◆ PROVIDED DATA ◆
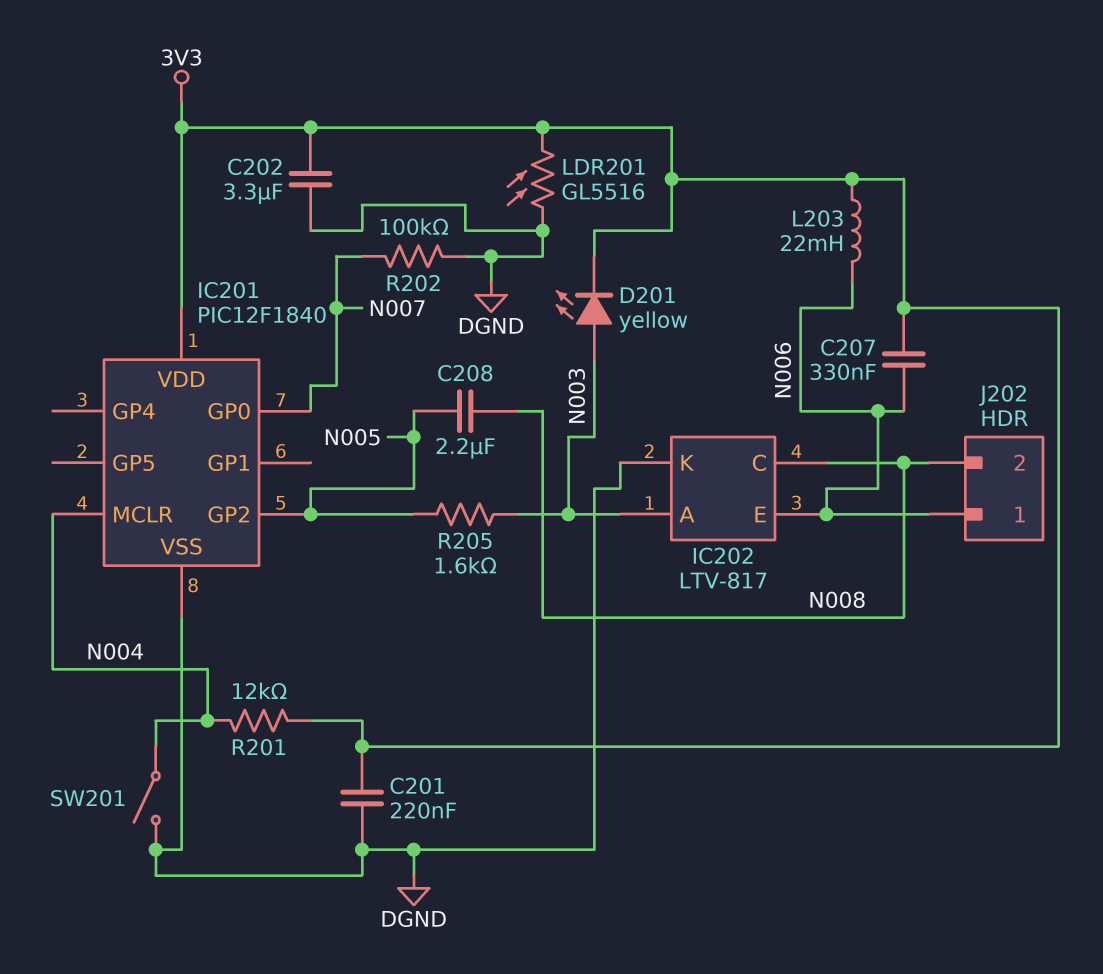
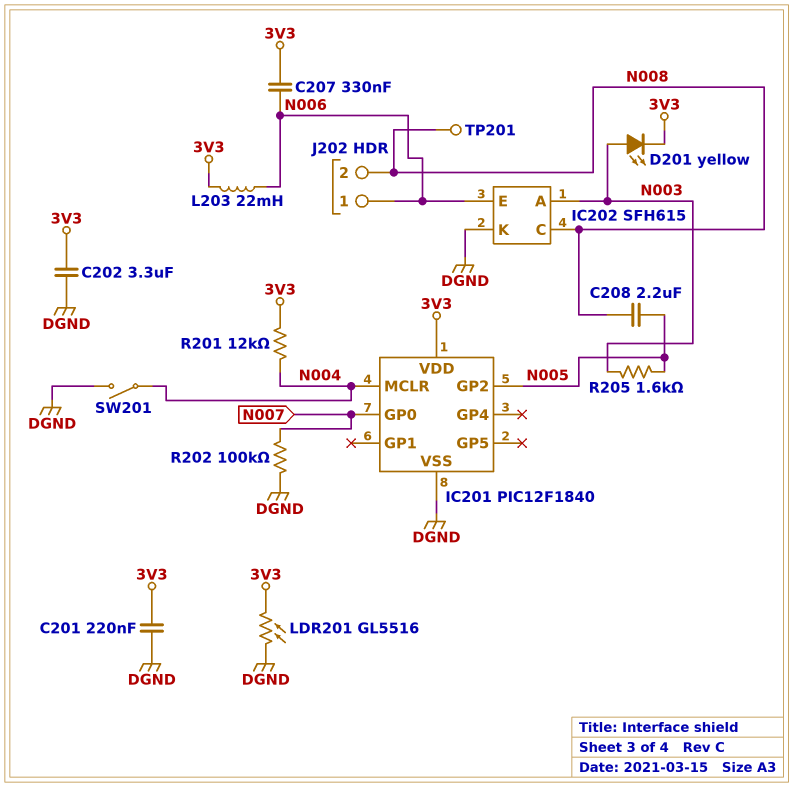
IC202: LTV-817 -> SFH615
TP201: none -> test point (N008)

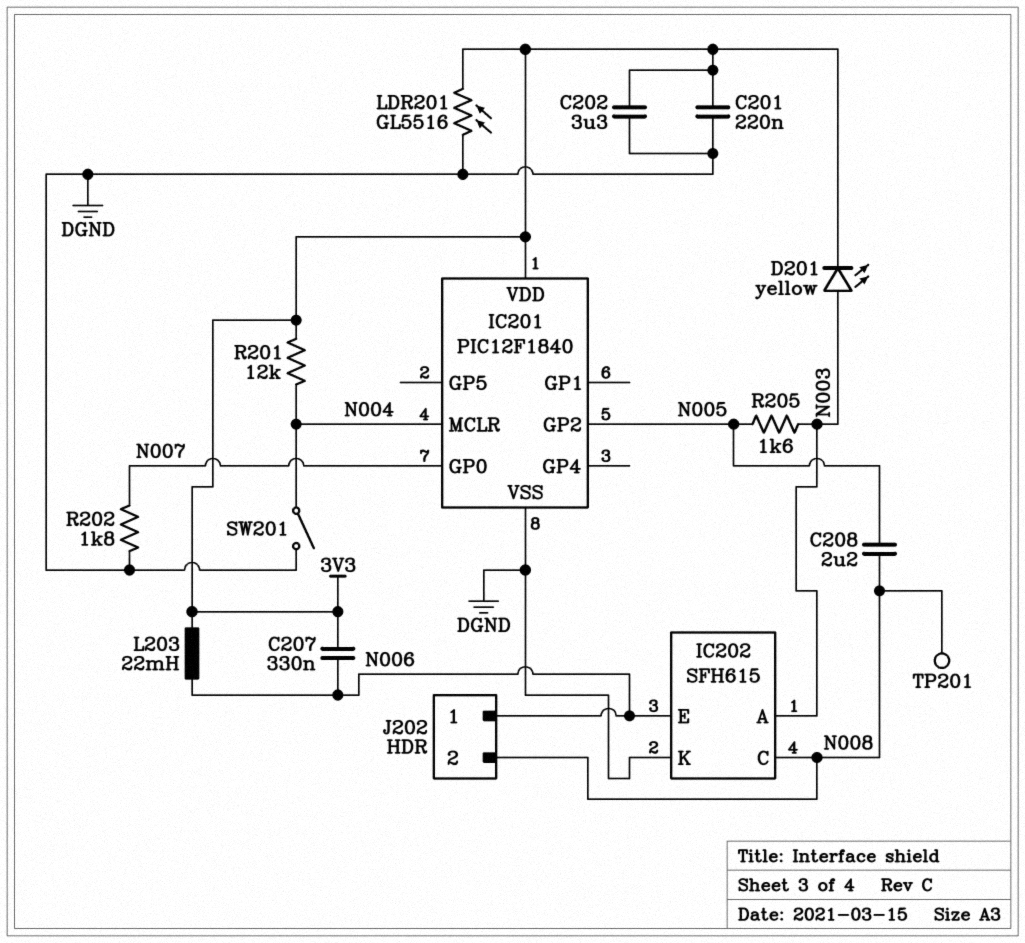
R202: 100k (DGND, N007) -> 1.8k (DGND, N007)

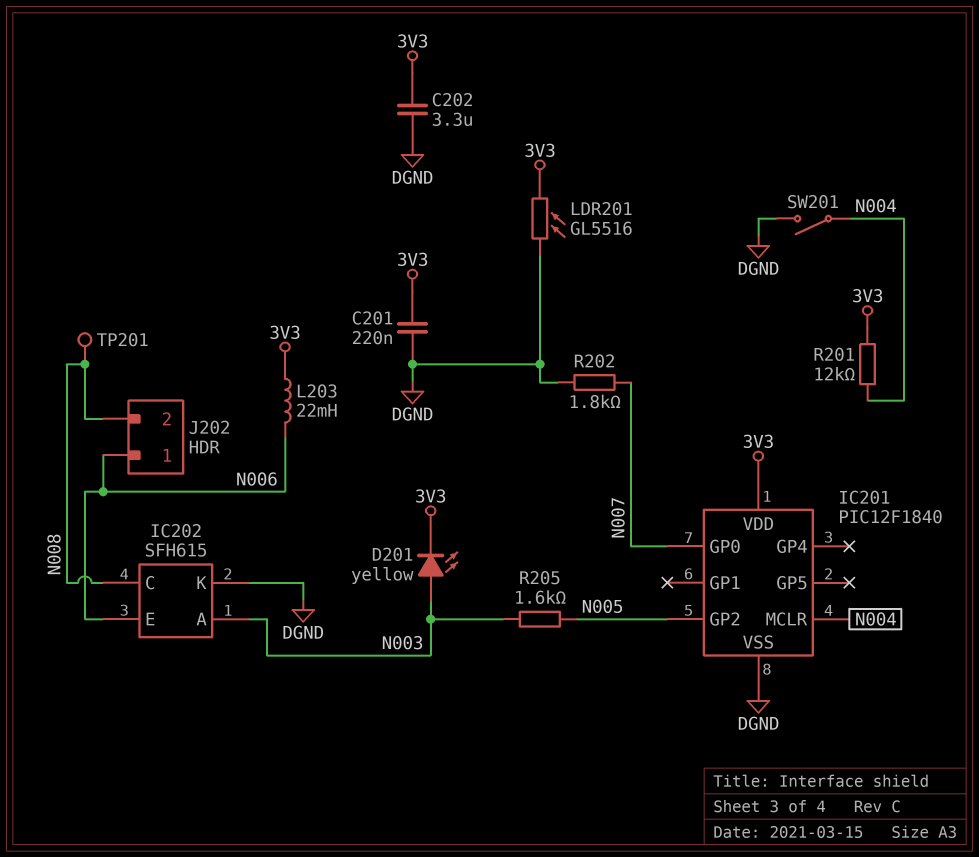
C207: 330nF (3V3, N006) -> none
C208: 2.2uF (N005, N008) -> none

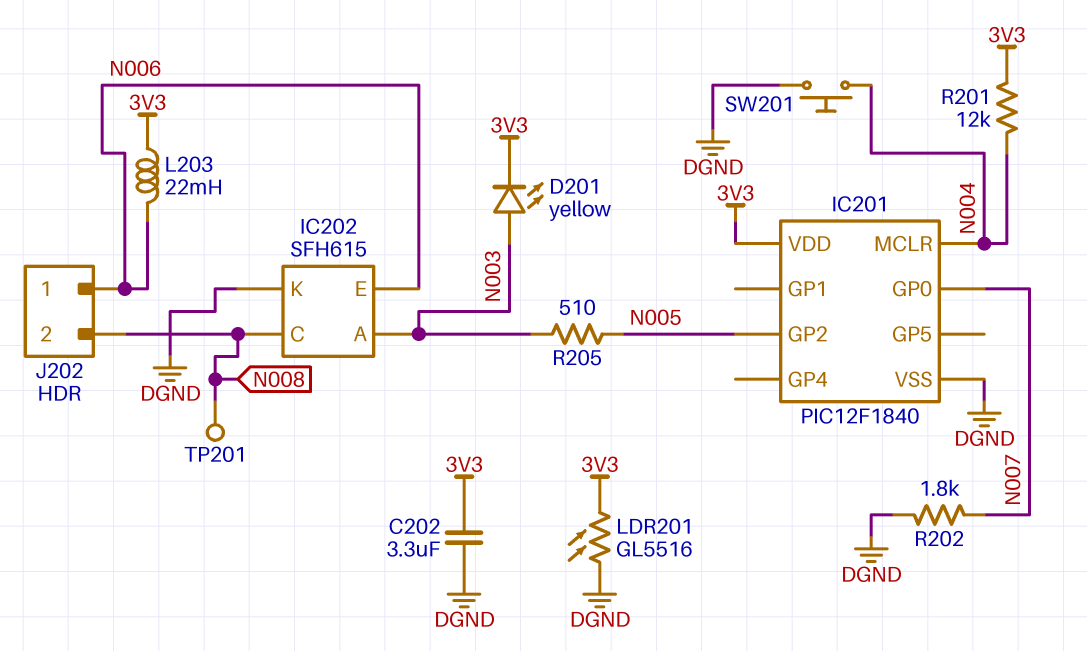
C201: 220nF (3V3, DGND) -> none
R205: 1.6k (N003, N005) -> 510 (N003, N005)
SW201: switch (DGND, N004) -> button (DGND, N004)

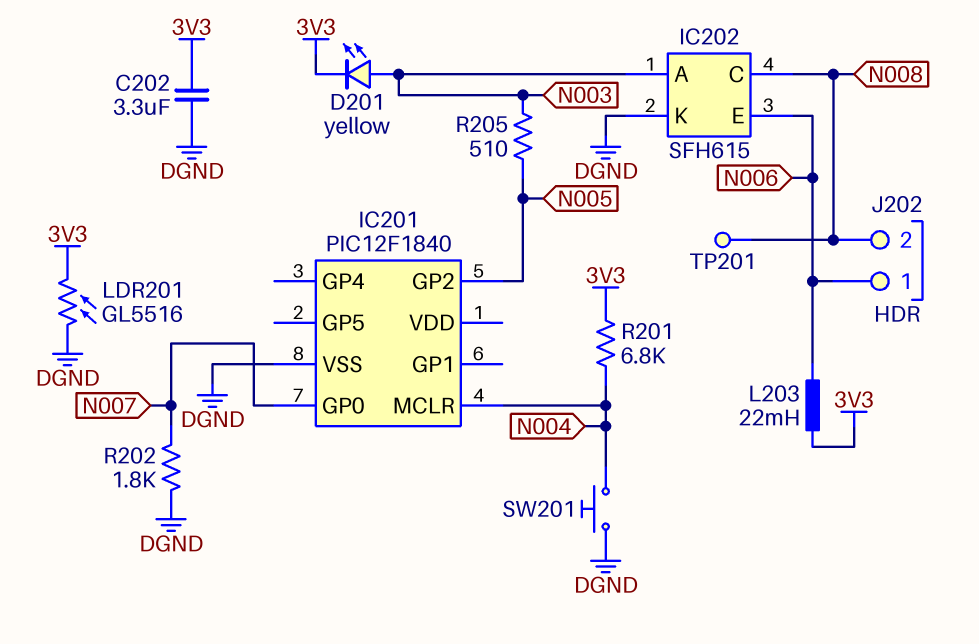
IC201 pin VDD: 3V3 -> none
R201: 12k (3V3, N004) -> 6.8k (3V3, N004)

◆ WHAT TO PRODUCE ◆
How many lines of the entries include the string "none"? Answer with a number and no other words.

◆ EXERCISE SOLUTION ◆
5